What to produce: When you copy the material below, keep every line exact and drop the pictures.

Data block:
---------------
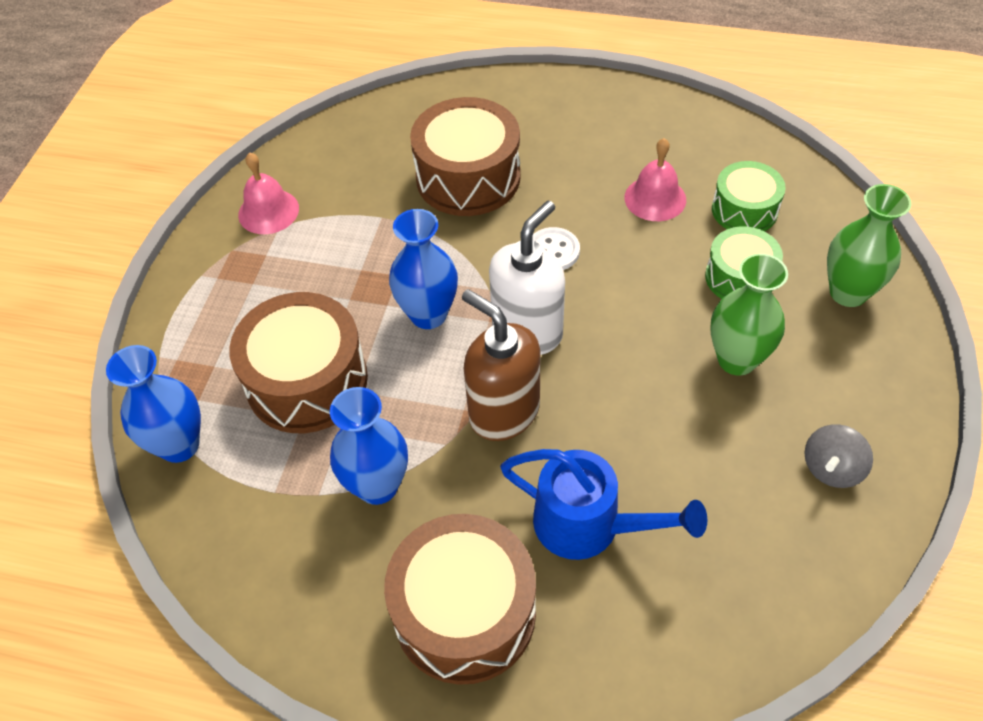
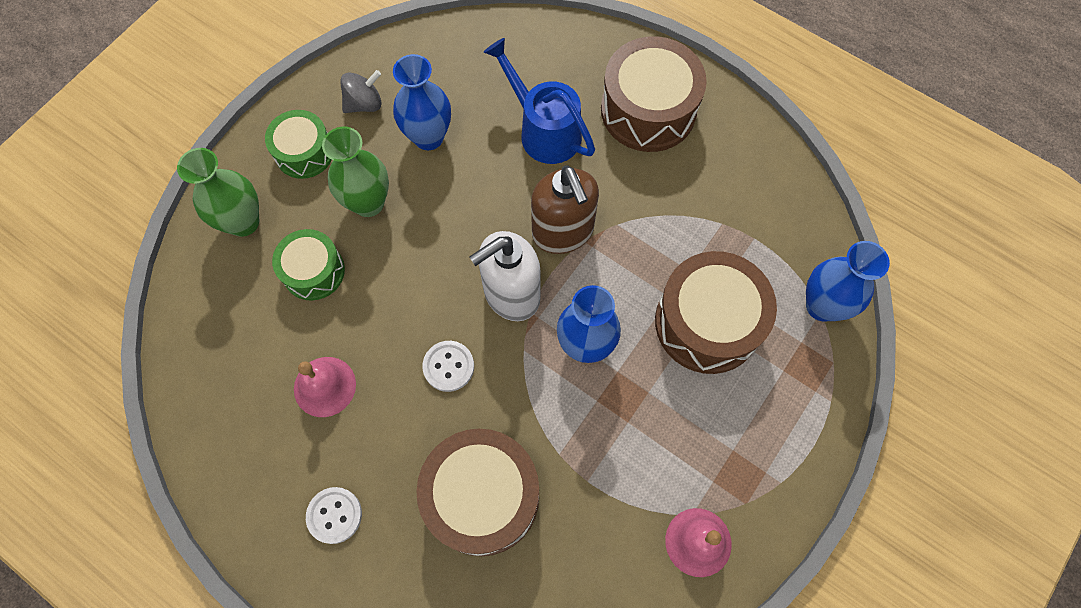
camera: 160 degrees left, 15 degrees up
(377, 486) = (677, 212): blue vase -> blue vase (428, 137)
(582, 127) = (334, 515): none -> white button
(744, 210) = (258, 337): green drum -> green drum (304, 152)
---------------
Expected output:
camera: 160 degrees left, 15 degrees up
(377, 486) = (677, 212): blue vase -> blue vase (428, 137)
(582, 127) = (334, 515): none -> white button
(744, 210) = (258, 337): green drum -> green drum (304, 152)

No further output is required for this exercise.